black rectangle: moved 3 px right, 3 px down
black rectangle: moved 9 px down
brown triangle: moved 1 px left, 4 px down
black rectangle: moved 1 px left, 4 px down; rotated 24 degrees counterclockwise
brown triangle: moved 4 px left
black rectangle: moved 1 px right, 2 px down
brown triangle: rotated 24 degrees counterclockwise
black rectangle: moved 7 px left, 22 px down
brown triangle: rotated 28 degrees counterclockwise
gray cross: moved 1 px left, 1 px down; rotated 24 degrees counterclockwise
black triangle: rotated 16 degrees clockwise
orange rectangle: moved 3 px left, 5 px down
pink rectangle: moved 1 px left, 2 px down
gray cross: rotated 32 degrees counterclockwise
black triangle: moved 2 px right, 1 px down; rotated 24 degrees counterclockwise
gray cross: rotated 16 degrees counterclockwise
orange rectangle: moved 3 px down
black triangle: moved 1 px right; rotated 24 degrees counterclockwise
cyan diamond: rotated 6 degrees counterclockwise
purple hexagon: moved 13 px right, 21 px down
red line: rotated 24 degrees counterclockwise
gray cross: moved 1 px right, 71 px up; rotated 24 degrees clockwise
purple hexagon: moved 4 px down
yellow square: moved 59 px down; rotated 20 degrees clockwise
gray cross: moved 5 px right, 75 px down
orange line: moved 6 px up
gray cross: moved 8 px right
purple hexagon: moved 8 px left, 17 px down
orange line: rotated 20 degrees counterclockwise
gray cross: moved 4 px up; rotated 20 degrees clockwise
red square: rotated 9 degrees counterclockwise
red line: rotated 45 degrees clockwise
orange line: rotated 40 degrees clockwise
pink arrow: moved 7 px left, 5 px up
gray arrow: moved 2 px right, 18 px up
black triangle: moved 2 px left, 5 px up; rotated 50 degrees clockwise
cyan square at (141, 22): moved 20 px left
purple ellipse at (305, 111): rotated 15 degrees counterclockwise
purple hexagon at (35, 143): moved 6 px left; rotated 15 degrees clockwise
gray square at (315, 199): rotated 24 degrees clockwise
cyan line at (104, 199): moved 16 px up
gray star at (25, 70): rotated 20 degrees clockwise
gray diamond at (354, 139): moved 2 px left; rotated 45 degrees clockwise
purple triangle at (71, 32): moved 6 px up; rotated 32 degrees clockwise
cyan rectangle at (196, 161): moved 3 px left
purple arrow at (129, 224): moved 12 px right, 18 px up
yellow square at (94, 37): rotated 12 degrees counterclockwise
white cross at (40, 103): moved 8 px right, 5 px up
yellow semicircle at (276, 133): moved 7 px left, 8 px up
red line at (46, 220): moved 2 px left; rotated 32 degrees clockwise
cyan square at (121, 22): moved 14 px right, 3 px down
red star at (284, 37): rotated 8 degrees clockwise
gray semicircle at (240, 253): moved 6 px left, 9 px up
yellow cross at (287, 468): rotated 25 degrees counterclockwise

+ + + + + + +

Convert all the entries above into a Markdown table with the columns Row and Line, giving each line a row number and skipping blank lines.

• **FULL SOLUTION**:
| Row | Line |
|---|---|
| 1 | black rectangle: moved 3 px right, 3 px down |
| 2 | black rectangle: moved 9 px down |
| 3 | brown triangle: moved 1 px left, 4 px down |
| 4 | black rectangle: moved 1 px left, 4 px down; rotated 24 degrees counterclockwise |
| 5 | brown triangle: moved 4 px left |
| 6 | black rectangle: moved 1 px right, 2 px down |
| 7 | brown triangle: rotated 24 degrees counterclockwise |
| 8 | black rectangle: moved 7 px left, 22 px down |
| 9 | brown triangle: rotated 28 degrees counterclockwise |
| 10 | gray cross: moved 1 px left, 1 px down; rotated 24 degrees counterclockwise |
| 11 | black triangle: rotated 16 degrees clockwise |
| 12 | orange rectangle: moved 3 px left, 5 px down |
| 13 | pink rectangle: moved 1 px left, 2 px down |
| 14 | gray cross: rotated 32 degrees counterclockwise |
| 15 | black triangle: moved 2 px right, 1 px down; rotated 24 degrees counterclockwise |
| 16 | gray cross: rotated 16 degrees counterclockwise |
| 17 | orange rectangle: moved 3 px down |
| 18 | black triangle: moved 1 px right; rotated 24 degrees counterclockwise |
| 19 | cyan diamond: rotated 6 degrees counterclockwise |
| 20 | purple hexagon: moved 13 px right, 21 px down |
| 21 | red line: rotated 24 degrees counterclockwise |
| 22 | gray cross: moved 1 px right, 71 px up; rotated 24 degrees clockwise |
| 23 | purple hexagon: moved 4 px down |
| 24 | yellow square: moved 59 px down; rotated 20 degrees clockwise |
| 25 | gray cross: moved 5 px right, 75 px down |
| 26 | orange line: moved 6 px up |
| 27 | gray cross: moved 8 px right |
| 28 | purple hexagon: moved 8 px left, 17 px down |
| 29 | orange line: rotated 20 degrees counterclockwise |
| 30 | gray cross: moved 4 px up; rotated 20 degrees clockwise |
| 31 | red square: rotated 9 degrees counterclockwise |
| 32 | red line: rotated 45 degrees clockwise |
| 33 | orange line: rotated 40 degrees clockwise |
| 34 | pink arrow: moved 7 px left, 5 px up |
| 35 | gray arrow: moved 2 px right, 18 px up |
| 36 | black triangle: moved 2 px left, 5 px up; rotated 50 degrees clockwise |
| 37 | cyan square at (141, 22): moved 20 px left |
| 38 | purple ellipse at (305, 111): rotated 15 degrees counterclockwise |
| 39 | purple hexagon at (35, 143): moved 6 px left; rotated 15 degrees clockwise |
| 40 | gray square at (315, 199): rotated 24 degrees clockwise |
| 41 | cyan line at (104, 199): moved 16 px up |
| 42 | gray star at (25, 70): rotated 20 degrees clockwise |
| 43 | gray diamond at (354, 139): moved 2 px left; rotated 45 degrees clockwise |
| 44 | purple triangle at (71, 32): moved 6 px up; rotated 32 degrees clockwise |
| 45 | cyan rectangle at (196, 161): moved 3 px left |
| 46 | purple arrow at (129, 224): moved 12 px right, 18 px up |
| 47 | yellow square at (94, 37): rotated 12 degrees counterclockwise |
| 48 | white cross at (40, 103): moved 8 px right, 5 px up |
| 49 | yellow semicircle at (276, 133): moved 7 px left, 8 px up |
| 50 | red line at (46, 220): moved 2 px left; rotated 32 degrees clockwise |
| 51 | cyan square at (121, 22): moved 14 px right, 3 px down |
| 52 | red star at (284, 37): rotated 8 degrees clockwise |
| 53 | gray semicircle at (240, 253): moved 6 px left, 9 px up |
| 54 | yellow cross at (287, 468): rotated 25 degrees counterclockwise |